DATA IN THIS EXERCISE START

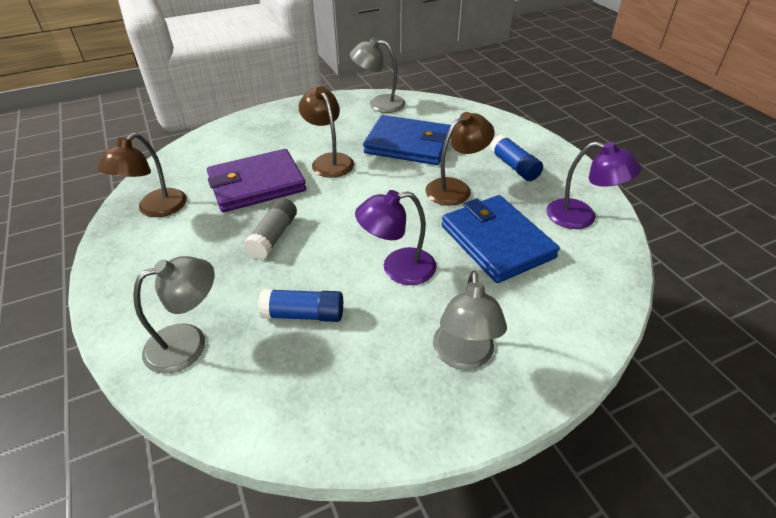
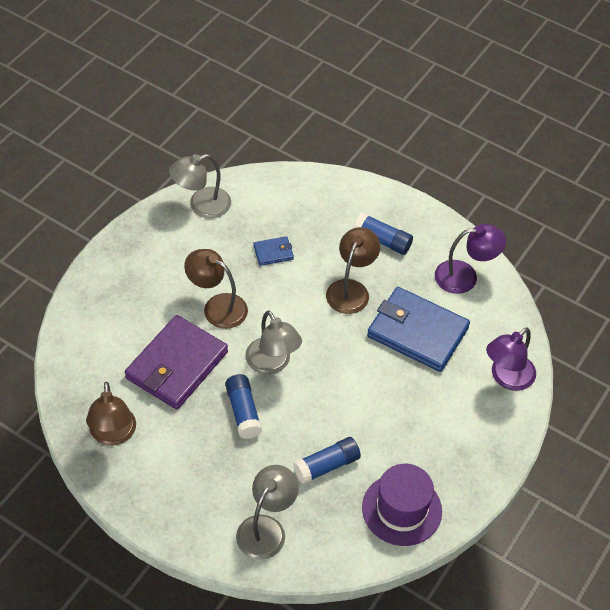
camera: 35 degrees left, 10 degrees up
(273, 236) = (243, 412): grey glue stick -> blue glue stick
(343, 399) = (402, 509): none -> purple hat
(398, 268) = (362, 393): purple lamp -> purple lamp (506, 378)
(408, 144) = (273, 252): blue wallet -> blue wallet, size x0.44
(463, 356) = (454, 441): grey lamp -> grey lamp (272, 364)

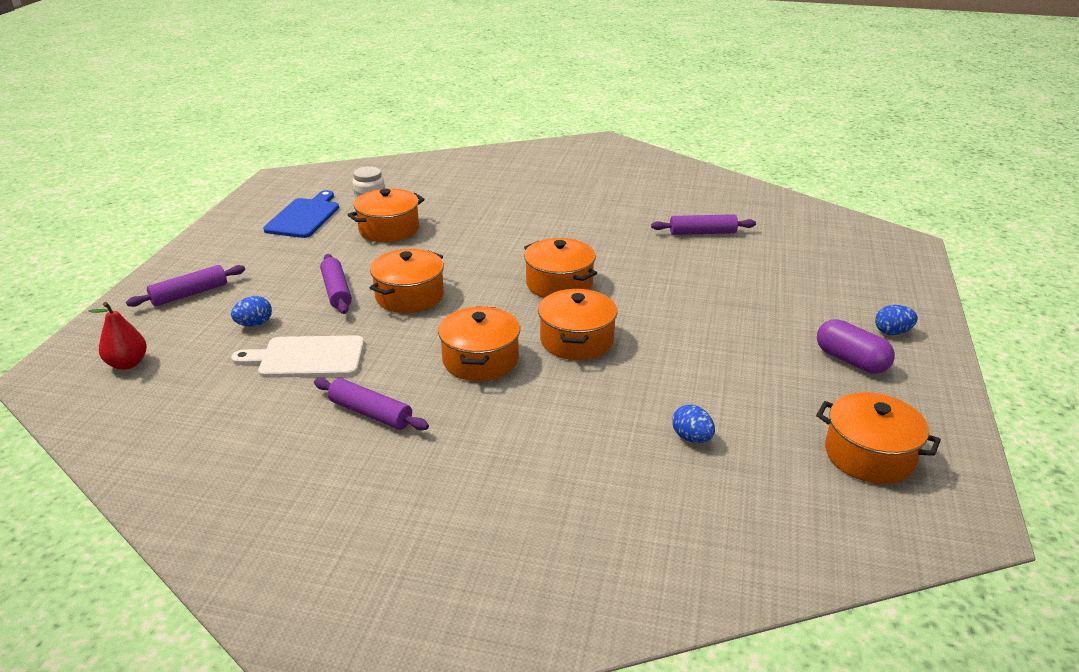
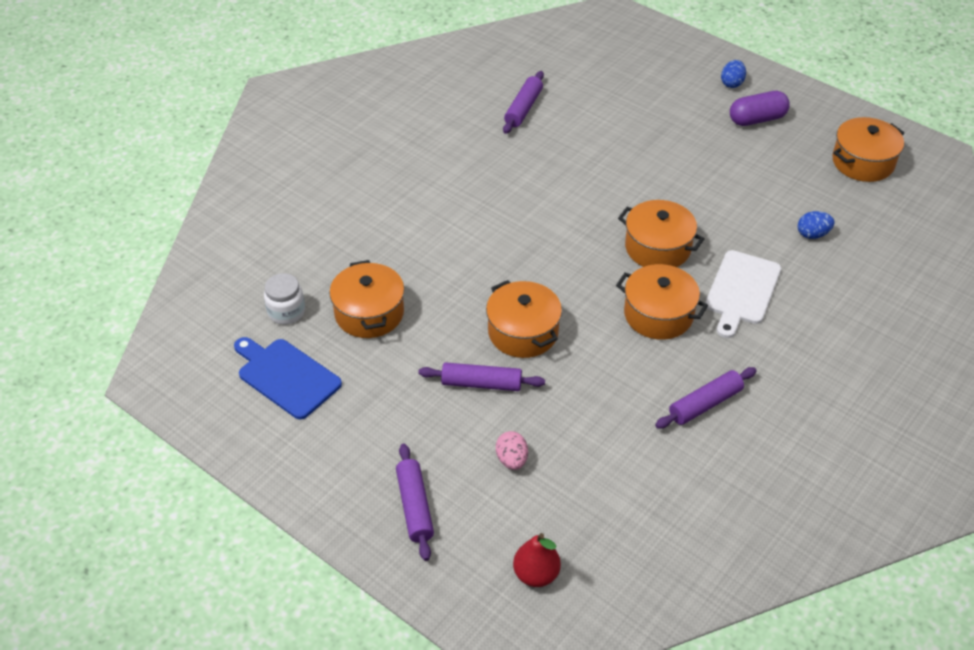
camera: 65 degrees left, 15 degrees up
(254, 324) = (512, 460): blue egg -> pink egg
(307, 358) = (596, 430): white cutting board -> white cutting board (741, 291)
(559, 284) = (560, 227): orange pot -> none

DATA IN THIS EXERCISE END

WORK REQUEST: Would you please copy, word for word, everything above from the line containing "(273, 236) = (243, 412): grey" down to the line containing "(463, 356) = (454, 441): grey", those two lines included?

PROBLEM SOLUTION:
(273, 236) = (243, 412): grey glue stick -> blue glue stick
(343, 399) = (402, 509): none -> purple hat
(398, 268) = (362, 393): purple lamp -> purple lamp (506, 378)
(408, 144) = (273, 252): blue wallet -> blue wallet, size x0.44
(463, 356) = (454, 441): grey lamp -> grey lamp (272, 364)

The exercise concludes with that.